Top of LISTED RECORDS

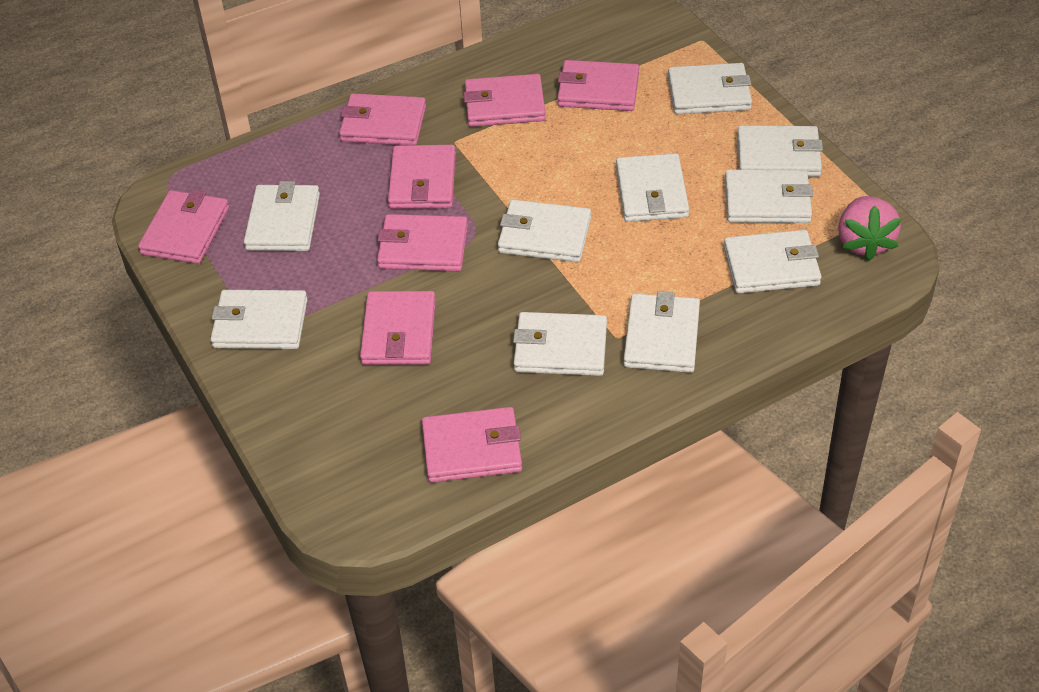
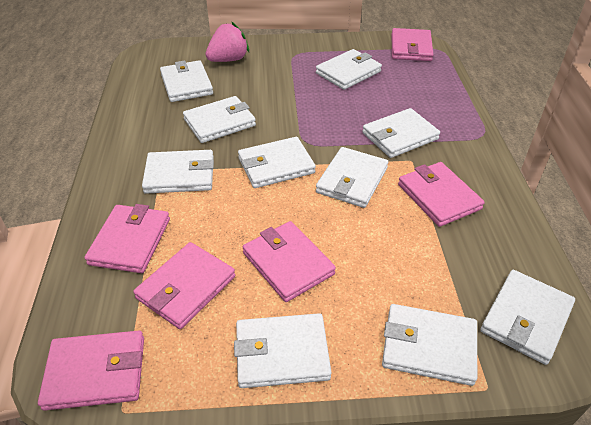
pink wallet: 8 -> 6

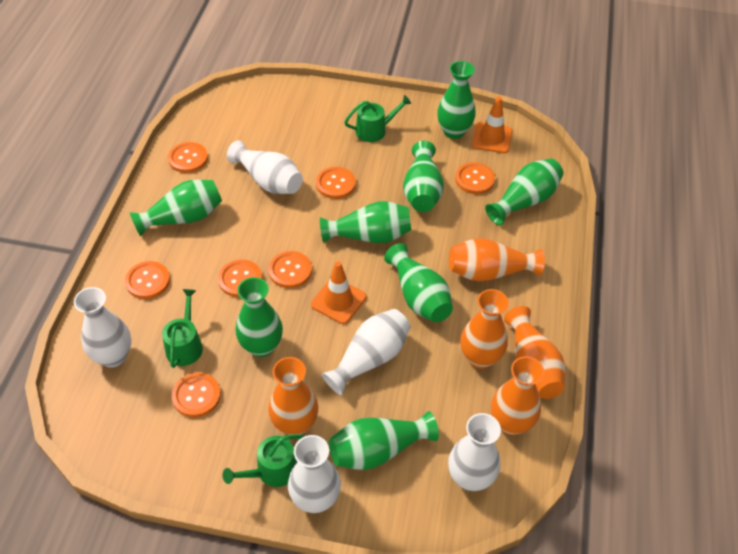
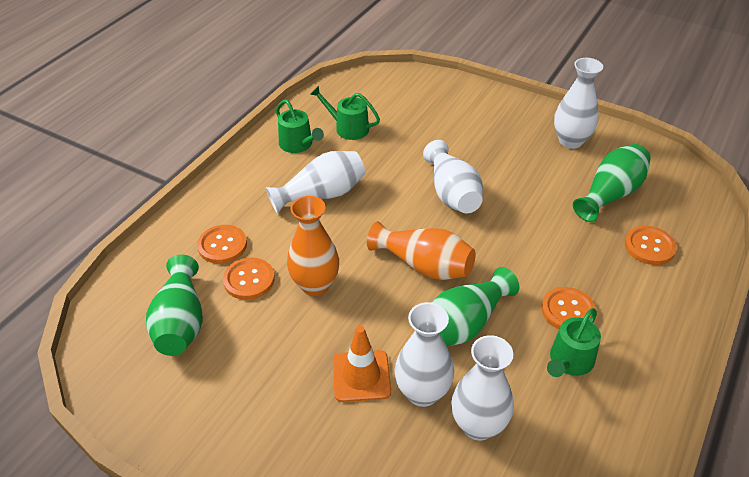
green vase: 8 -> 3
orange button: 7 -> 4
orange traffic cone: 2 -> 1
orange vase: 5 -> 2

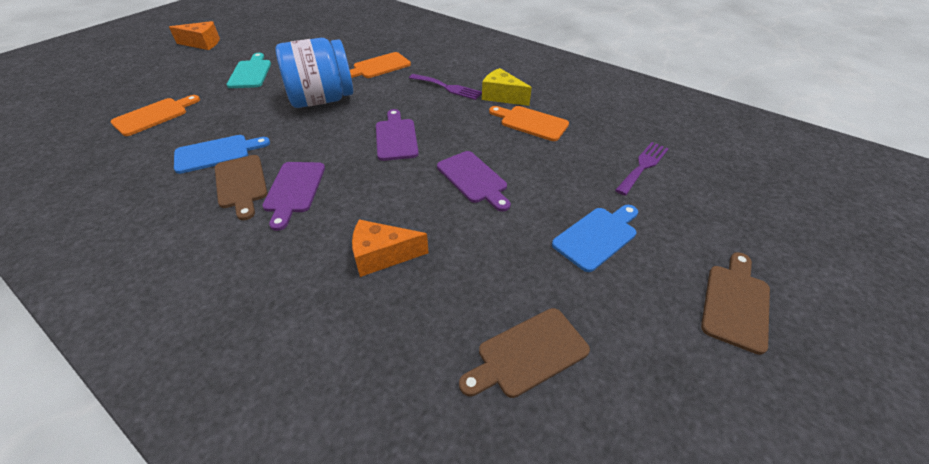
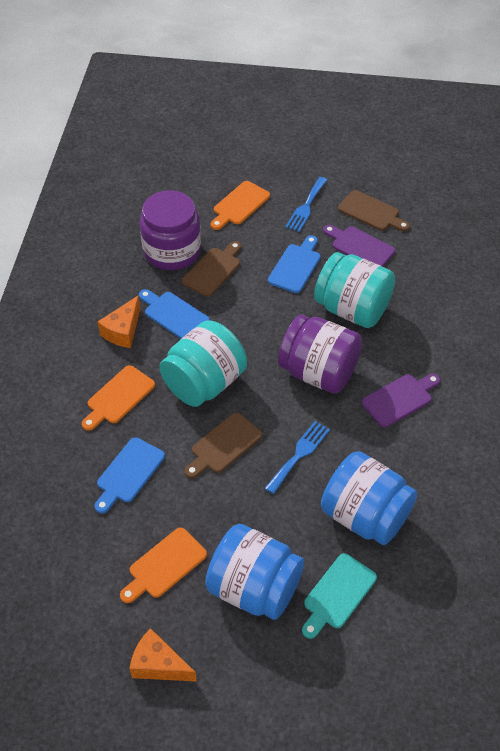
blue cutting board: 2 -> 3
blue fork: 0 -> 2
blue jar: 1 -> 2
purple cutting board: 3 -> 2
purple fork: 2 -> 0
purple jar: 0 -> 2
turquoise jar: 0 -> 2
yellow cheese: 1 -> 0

Bottom of LISTED RECORDS
Top of LISTED RECORDS

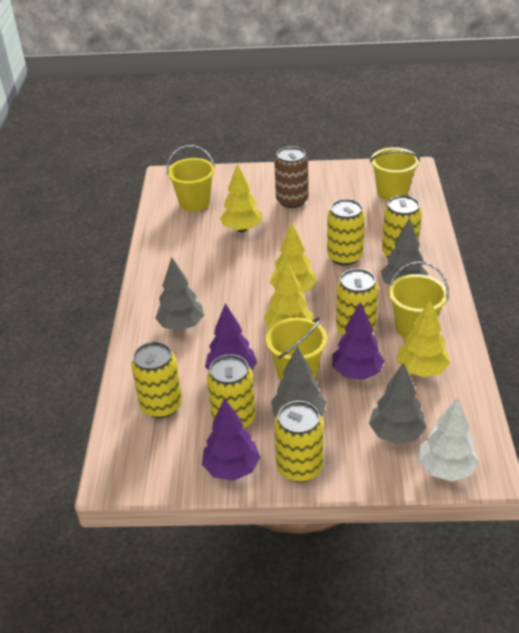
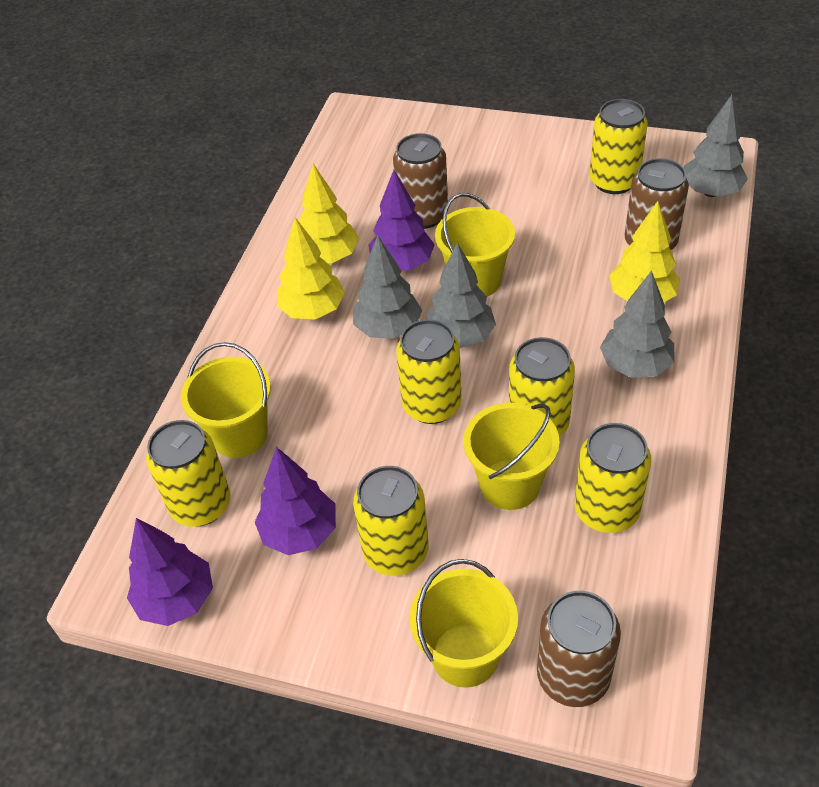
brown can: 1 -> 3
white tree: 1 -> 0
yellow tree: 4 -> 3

Bottom of LISTED RECORDS

Show the lines of the data that hold the word "blue".

blue cutting board: 2 -> 3
blue fork: 0 -> 2
blue jar: 1 -> 2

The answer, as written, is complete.